- TASK REQUIREMENTS -
Go through each line of the records below and count those with the word "carcinoma". Give only the count.

============

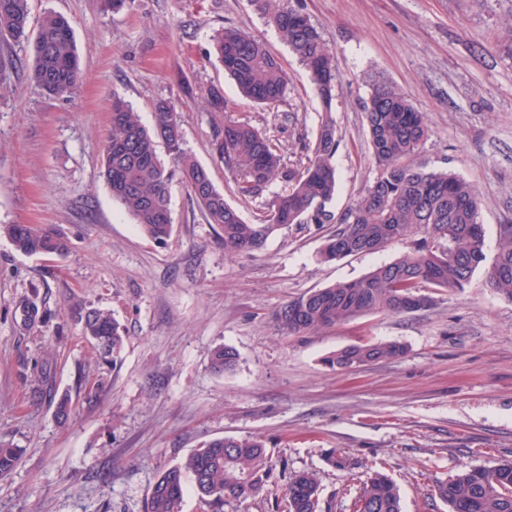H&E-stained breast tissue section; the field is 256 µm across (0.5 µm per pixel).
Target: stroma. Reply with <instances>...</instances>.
Returning <instances> with one entry per match:
<instances>
[{
    "label": "stroma",
    "instance_id": "35a3bbf8",
    "mask_svg": "<svg viewBox=\"0 0 512 512\" xmlns=\"http://www.w3.org/2000/svg\"><path fill=\"white\" fill-rule=\"evenodd\" d=\"M317 26L339 71L332 118L344 210L373 181L362 105L369 73L402 89L427 116L419 155L479 190L488 256L512 223V0H292ZM31 18L67 17L83 78L63 97L30 78L29 42L0 39V225L64 234L67 255L26 256L0 234V440L22 448L0 479V512H144L158 476L215 437L257 436L273 454L265 494L224 512H272L289 473L321 484L323 512H353L372 471L399 486L403 512H448L436 480L512 460V300L485 271L431 307L369 314L313 334L286 336L272 314L311 289L357 279L409 251L413 240L325 262L331 227L294 224L249 256L225 251L216 226L174 182L173 233L158 244L115 202L100 157L113 95L151 123L156 101L179 113L185 148L207 166L246 221L244 201L212 154L216 118L206 93L220 86L235 117L280 145L286 163L305 155L323 116L306 69L253 0H30ZM236 26L264 42L288 74L274 108L240 100L210 59L214 30ZM105 309L126 330L118 363L100 359L80 314ZM400 343V357L348 369L325 357L361 341ZM234 348L233 372L210 354ZM70 394L75 413L54 417ZM346 452L353 469L332 466Z\"/></svg>",
    "mask_w": 512,
    "mask_h": 512
}]
</instances>
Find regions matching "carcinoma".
Returning <instances> with one entry per match:
<instances>
[{
    "instance_id": "obj_1",
    "label": "carcinoma",
    "mask_w": 512,
    "mask_h": 512,
    "mask_svg": "<svg viewBox=\"0 0 512 512\" xmlns=\"http://www.w3.org/2000/svg\"><path fill=\"white\" fill-rule=\"evenodd\" d=\"M30 0H0V38L15 41L28 37ZM267 22L288 41L293 54L309 73L326 116L304 165L283 162L274 139L250 122L227 115L224 91L209 88L212 111L224 113L215 127L214 150L224 167L235 174L244 197H258L280 182L285 192L265 203L259 222L247 223L229 204L211 178L210 170L183 147L180 115L167 100L154 105V124H142L138 113L121 97L112 99V133L101 156L102 176L112 197L133 218L148 238L163 242L173 232L171 186L179 177L199 202L210 224L222 232L224 250L249 254L262 248L278 230L291 224H334L321 250L326 262L380 250L398 240L422 235L421 242L367 275L309 290L283 304L272 315L277 330L286 335L309 334L357 317L382 313L402 314L409 301L417 309L428 307L432 295L465 288L482 268L490 286L512 299V224L499 225L500 245L490 266L482 199L478 189L456 172L414 164L430 135L424 113L405 94L380 75L369 77L371 92L363 106L365 126L377 176L346 210L332 208L338 175L333 158L339 146L336 123L328 112L337 81L336 61L318 28L290 0H254ZM218 62L235 82L241 96L272 108L288 92V76L265 45L251 34L234 28L212 35ZM82 74L80 56L67 17L48 11L37 23L33 42L32 80L47 94L69 93ZM164 144L172 156L167 167L158 153ZM15 249L26 255H63L69 244L61 234L30 224L0 226ZM86 335L99 355L117 358L124 329L101 309L82 317ZM396 342L349 345L325 358V364L349 368L401 356ZM238 355L230 347H216L210 365L217 373L229 372ZM71 399L64 395L55 405L58 423L71 418ZM22 453L0 441V478L10 475ZM274 477L272 454L265 442L254 437H221L206 442L186 459L168 468L154 483L145 512H179L192 486L206 512H223L224 503L245 502L264 492ZM435 496L448 512H512V461L492 466H473L436 481ZM287 512H321L316 475L298 471L288 476L284 489ZM354 512H402L396 484L381 472L363 483Z\"/></svg>"
}]
</instances>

============

- SOLUTION FOR THIS TASK -
2